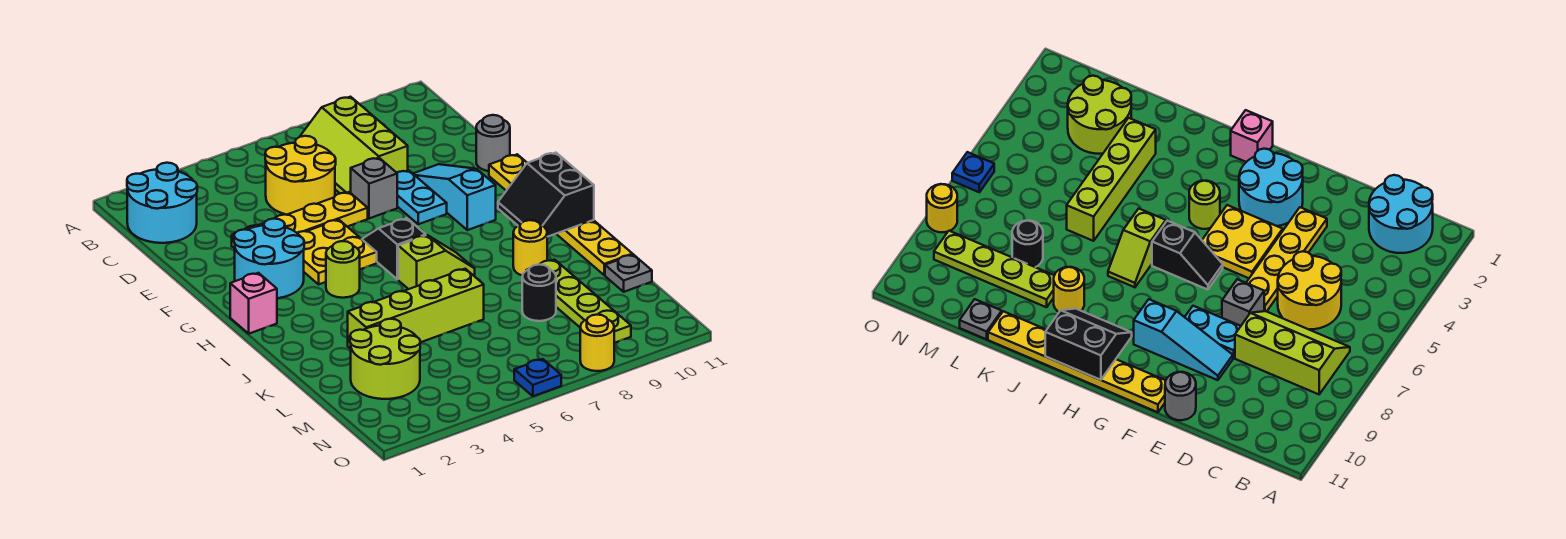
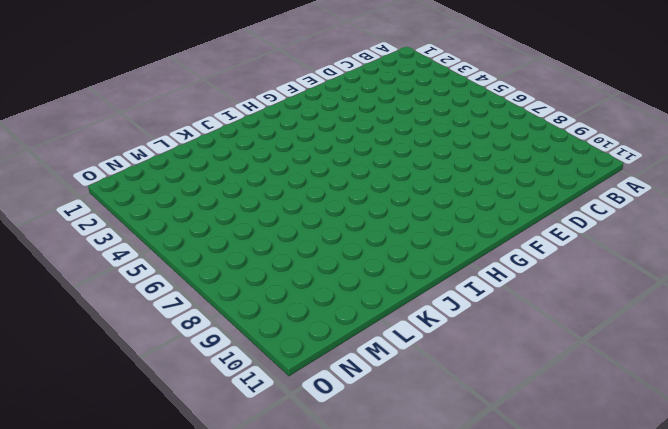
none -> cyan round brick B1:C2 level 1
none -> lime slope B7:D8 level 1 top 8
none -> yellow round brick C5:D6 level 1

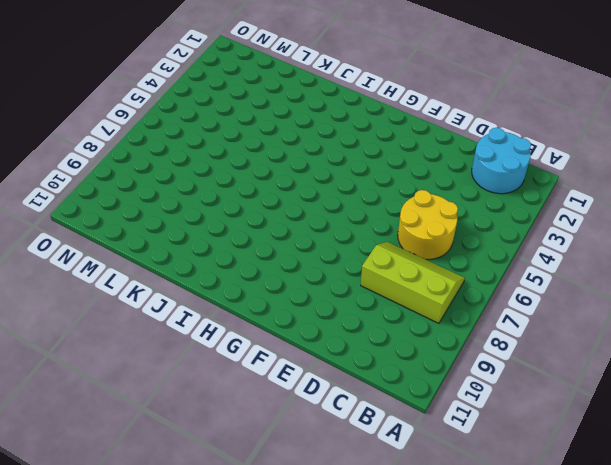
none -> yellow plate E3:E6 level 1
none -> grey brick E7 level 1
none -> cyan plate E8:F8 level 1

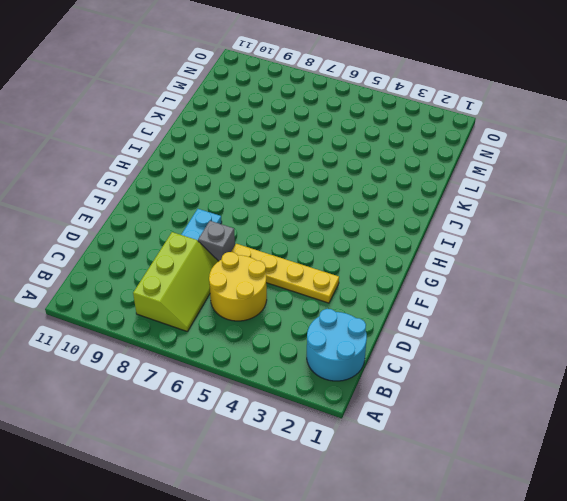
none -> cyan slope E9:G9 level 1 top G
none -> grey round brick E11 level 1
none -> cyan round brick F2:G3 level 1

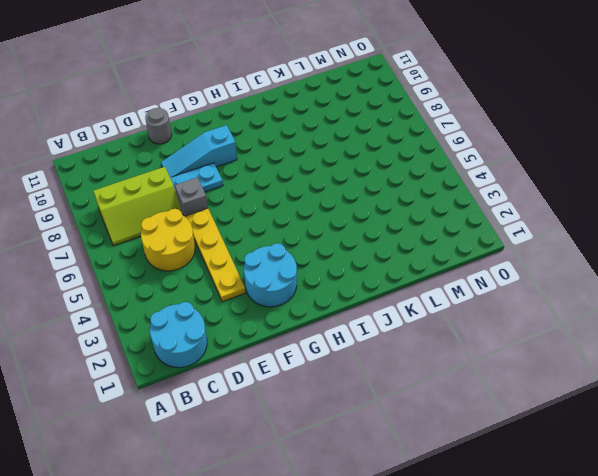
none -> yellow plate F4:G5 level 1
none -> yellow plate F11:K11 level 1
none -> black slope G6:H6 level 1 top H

========================================

— Exercise instructions —
The job here is to write out the records exactly, pictures excluded.

— Your response —
none -> cyan round brick B1:C2 level 1
none -> lime slope B7:D8 level 1 top 8
none -> yellow round brick C5:D6 level 1

none -> yellow plate E3:E6 level 1
none -> grey brick E7 level 1
none -> cyan plate E8:F8 level 1

none -> cyan slope E9:G9 level 1 top G
none -> grey round brick E11 level 1
none -> cyan round brick F2:G3 level 1

none -> yellow plate F4:G5 level 1
none -> yellow plate F11:K11 level 1
none -> black slope G6:H6 level 1 top H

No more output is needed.